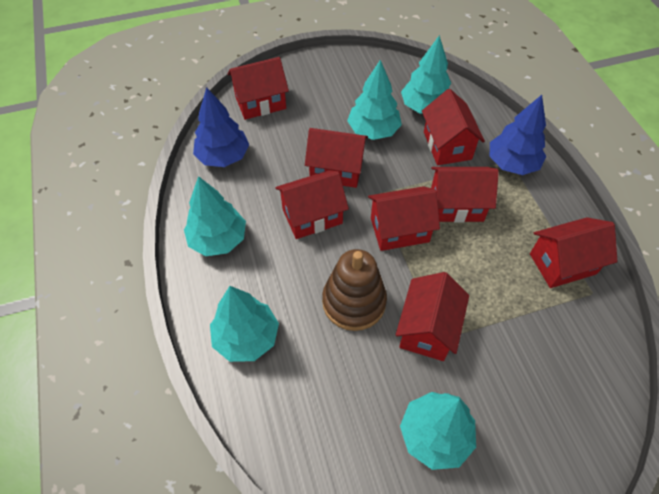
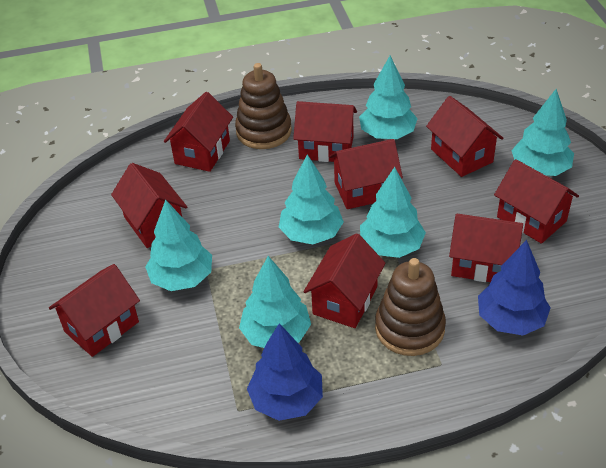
brown stacking toy: 1 -> 2
red house: 8 -> 9
turquoise tree: 5 -> 6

□ □ □ □ □ □ □

Try it.
Apart from the pictures, the material above has to be repeated exactly.

Response for this exercise.
brown stacking toy: 1 -> 2
red house: 8 -> 9
turquoise tree: 5 -> 6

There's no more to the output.